■ ABOUT THIS TASK ■
The lines to reproduce run from the one containing "(612, 468) = (736, 282): green" through the final line of the entries; write them out exactly and add nothing.

(Items listed in a dataset)

************

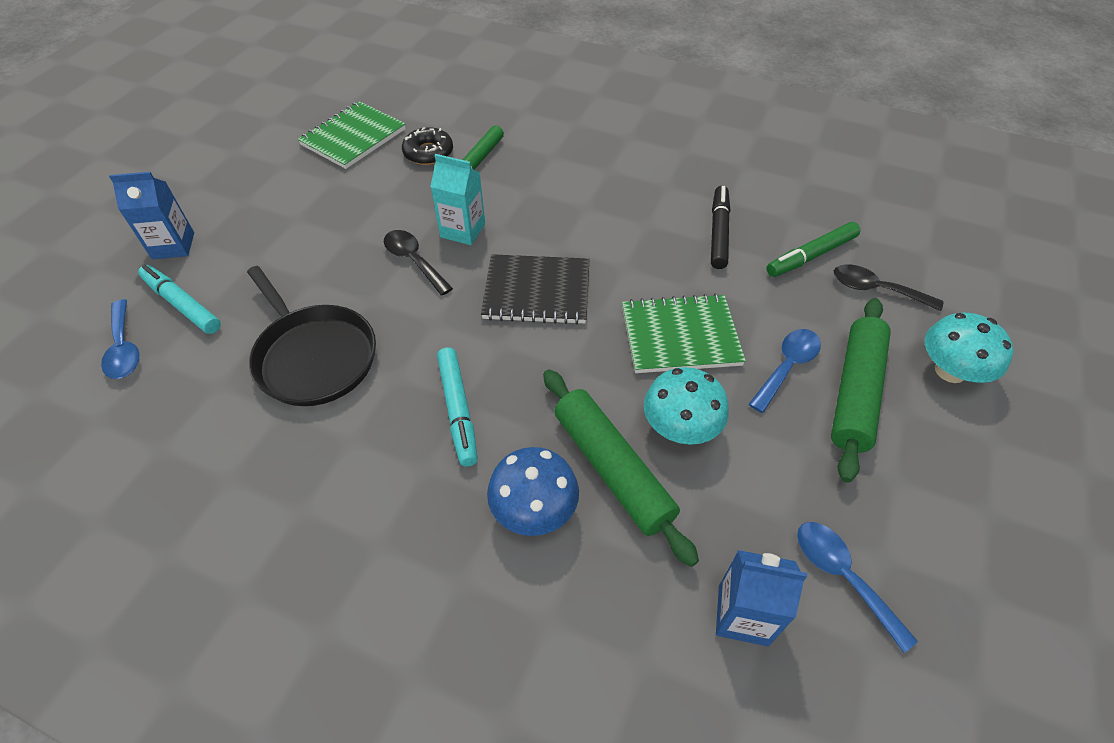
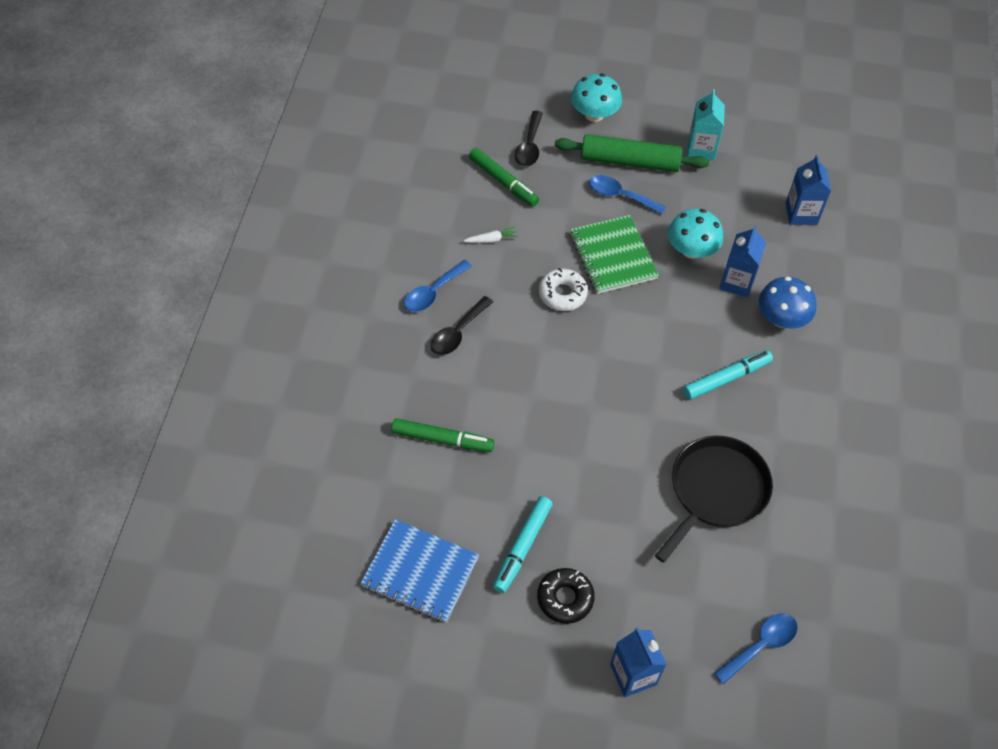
camera: 105 degrees left, 5 degrees up
(182, 304) = (700, 623): turquoise marker -> turquoise marker (522, 547)
(353, 137) = (420, 572): green notebook -> blue notebook
(414, 261) = (590, 452): black spoon -> black spoon (458, 332)
(428, 153) = (432, 488): black donut -> black donut (565, 598)
(463, 230) = (540, 425): turquoise carton -> turquoise carton (701, 148)
(537, 292) = (597, 353): black notebook -> none
(612, 468) = (736, 282): green rolling pin -> blue carton
(629, 278) = (562, 294): none -> white donut
(718, 232) = (491, 240): black marker -> white carrot
(843, 577) = (760, 172): blue spoon -> blue spoon (433, 292)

************

■ PROBLEM SOLUTION ■
(612, 468) = (736, 282): green rolling pin -> blue carton
(629, 278) = (562, 294): none -> white donut
(718, 232) = (491, 240): black marker -> white carrot
(843, 577) = (760, 172): blue spoon -> blue spoon (433, 292)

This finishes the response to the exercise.